[Stored items]
• • • • • • •
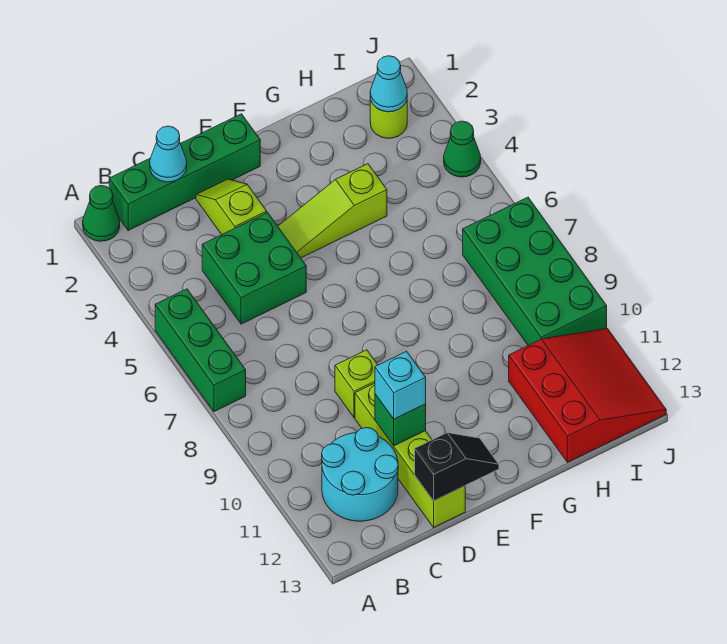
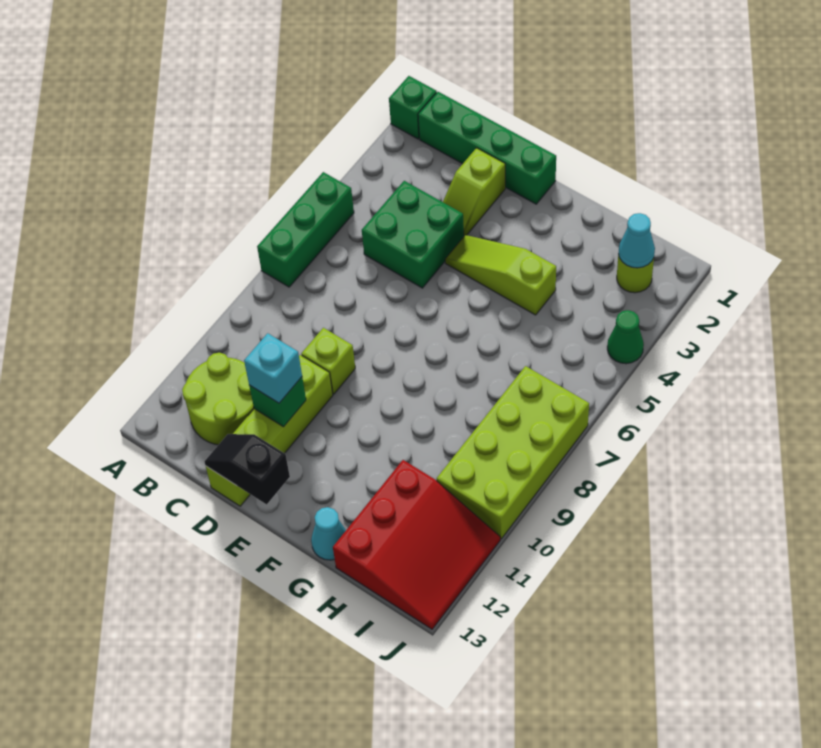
green cone A1 level 1 -> green brick A1 level 1
cyan round brick B11:C12 level 1 -> lime round brick B11:C12 level 1
cyan cone C1 level 2 -> cyan cone G13 level 1
lime slope D2:D3 level 1 top 3 -> lime slope D2:D3 level 1 top 2
black slope D13:E13 level 2 top D -> black slope D13:E13 level 2 top E
green brick I7:J10 level 1 -> lime brick I7:J10 level 1

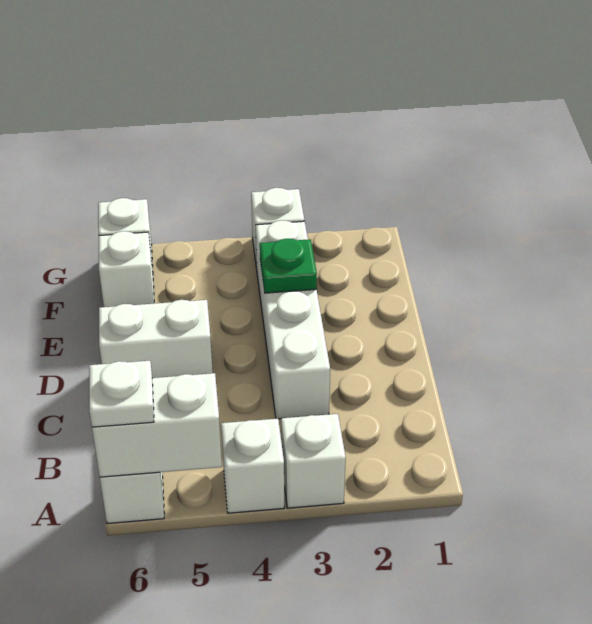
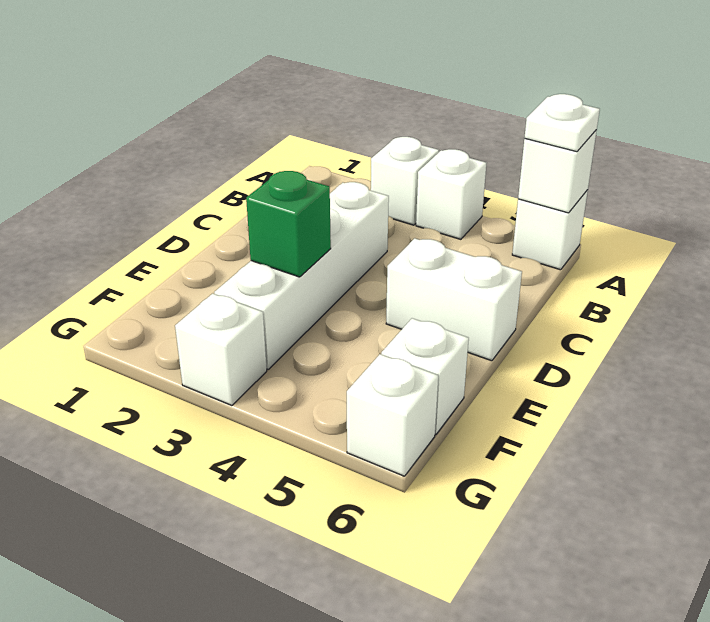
white brick A5:A6 level 2 -> white brick A6 level 2
green plate E3 level 2 -> green brick E3 level 2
• • • • • • •
Task to complete:
Find how many lines in the data above include the string "cone", and give that number alone.

The completed task:
2